→ **TRY IT**: Any picture in the listing is left out of the copy; all else is duplicated exactly.

→ **THE RECORDS**:
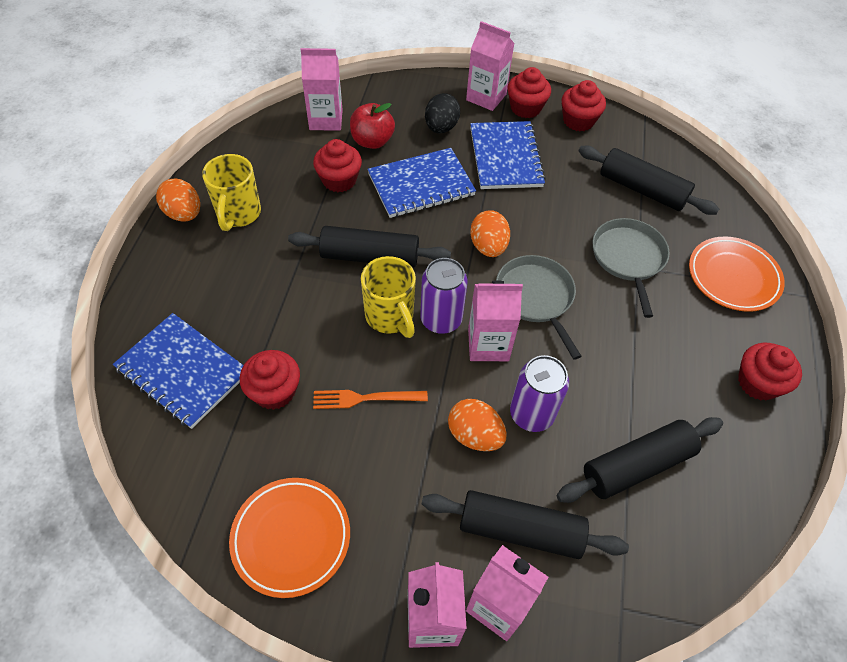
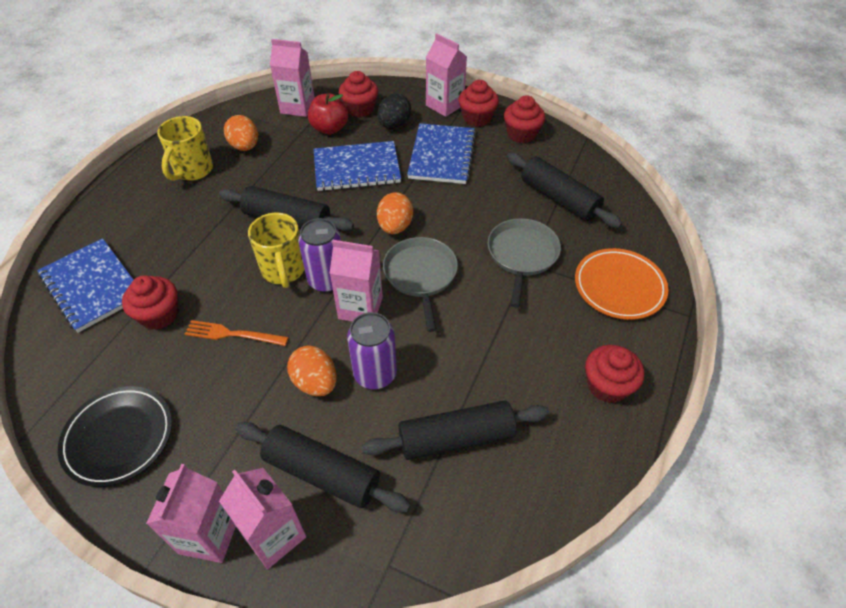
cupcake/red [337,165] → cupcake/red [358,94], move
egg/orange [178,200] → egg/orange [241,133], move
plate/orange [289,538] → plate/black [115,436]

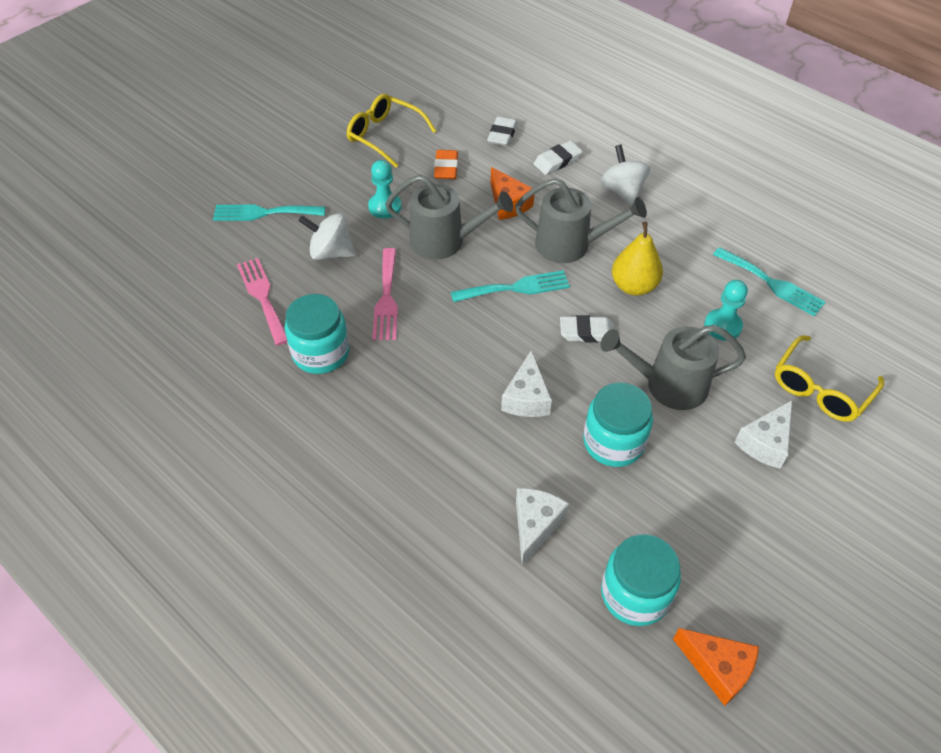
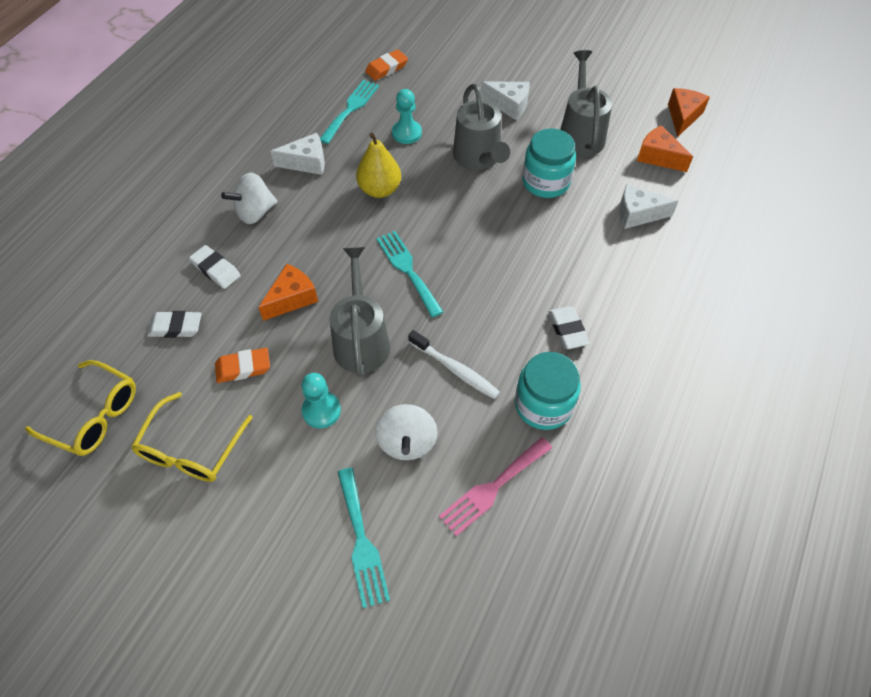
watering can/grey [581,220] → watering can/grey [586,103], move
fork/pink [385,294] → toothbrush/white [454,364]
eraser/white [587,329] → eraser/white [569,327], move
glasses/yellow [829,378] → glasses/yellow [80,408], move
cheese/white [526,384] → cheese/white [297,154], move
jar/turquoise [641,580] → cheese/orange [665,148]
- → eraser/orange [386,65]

→ **EXPECTED OUTPUT**:
cupcake/red [337,165] → cupcake/red [358,94], move
egg/orange [178,200] → egg/orange [241,133], move
plate/orange [289,538] → plate/black [115,436]

watering can/grey [581,220] → watering can/grey [586,103], move
fork/pink [385,294] → toothbrush/white [454,364]
eraser/white [587,329] → eraser/white [569,327], move
glasses/yellow [829,378] → glasses/yellow [80,408], move
cheese/white [526,384] → cheese/white [297,154], move
jar/turquoise [641,580] → cheese/orange [665,148]
- → eraser/orange [386,65]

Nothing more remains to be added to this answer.